To do |
The answer must be an exact copy of the lines from the one containing "none -> green brick A4:B4 level 1" through the last line of the records, with no pictures.

Provided data |

-*-

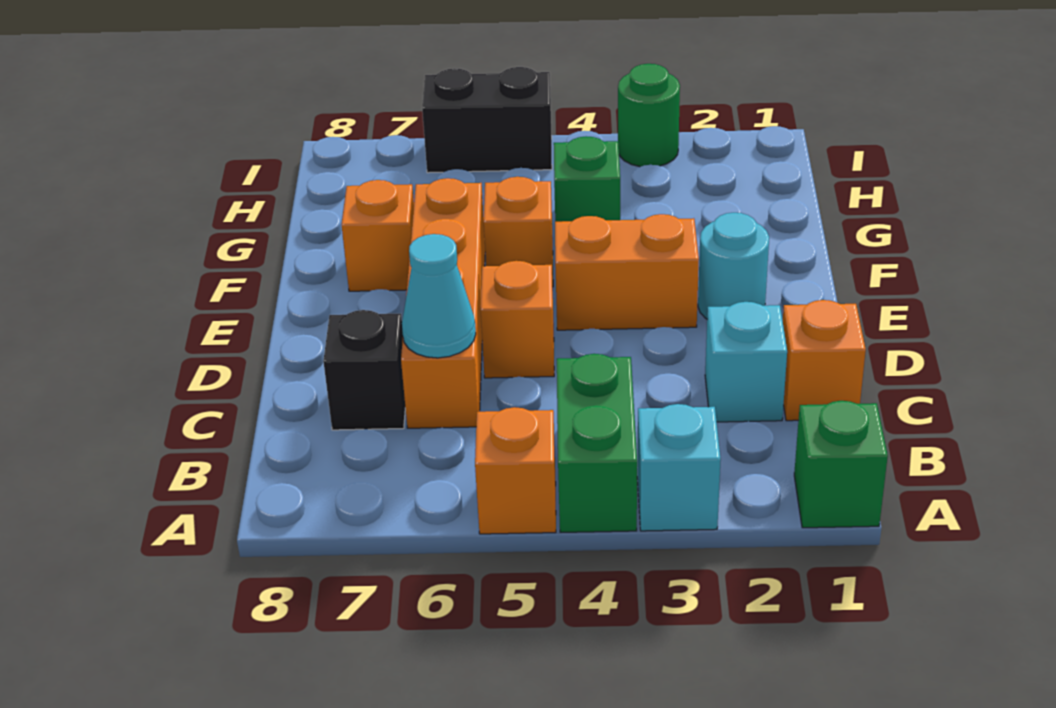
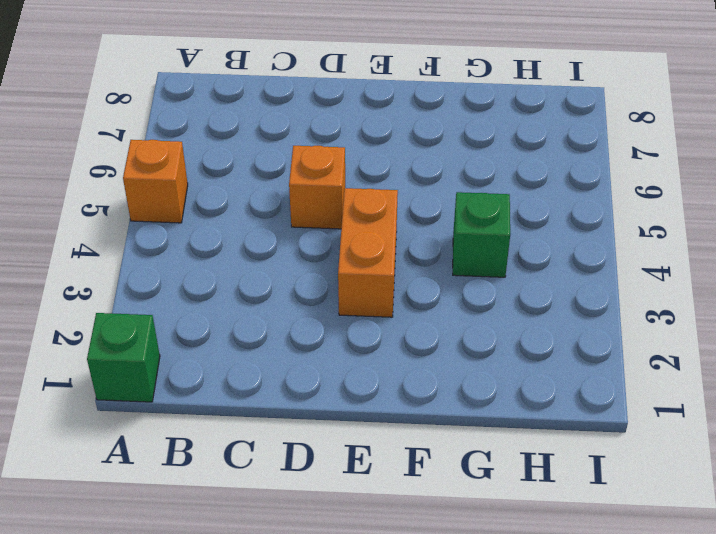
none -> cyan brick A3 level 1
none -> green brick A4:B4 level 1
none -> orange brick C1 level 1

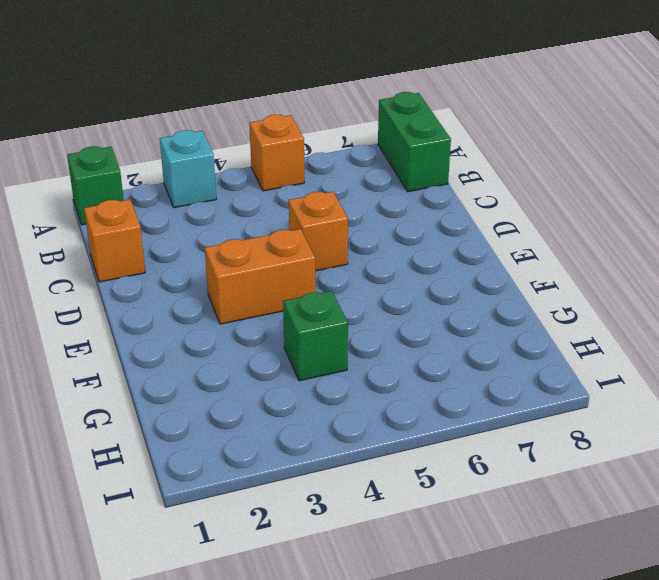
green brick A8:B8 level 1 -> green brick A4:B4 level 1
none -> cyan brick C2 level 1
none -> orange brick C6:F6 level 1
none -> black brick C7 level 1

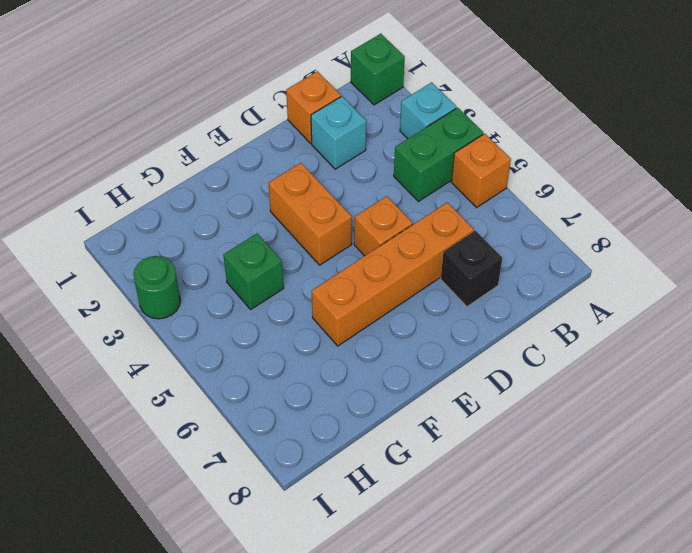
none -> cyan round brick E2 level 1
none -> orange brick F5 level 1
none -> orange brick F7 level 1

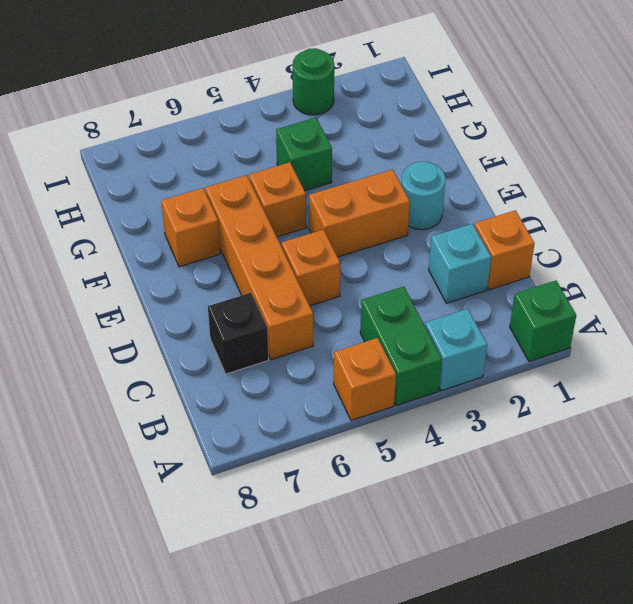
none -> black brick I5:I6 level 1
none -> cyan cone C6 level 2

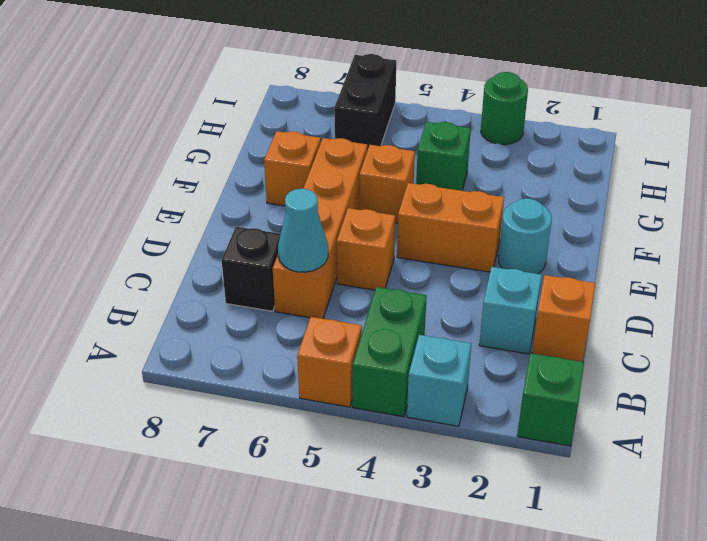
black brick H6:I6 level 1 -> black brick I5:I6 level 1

-*-

Answer below |
none -> green brick A4:B4 level 1
none -> orange brick C1 level 1

green brick A8:B8 level 1 -> green brick A4:B4 level 1
none -> cyan brick C2 level 1
none -> orange brick C6:F6 level 1
none -> black brick C7 level 1

none -> cyan round brick E2 level 1
none -> orange brick F5 level 1
none -> orange brick F7 level 1

none -> black brick I5:I6 level 1
none -> cyan cone C6 level 2

black brick H6:I6 level 1 -> black brick I5:I6 level 1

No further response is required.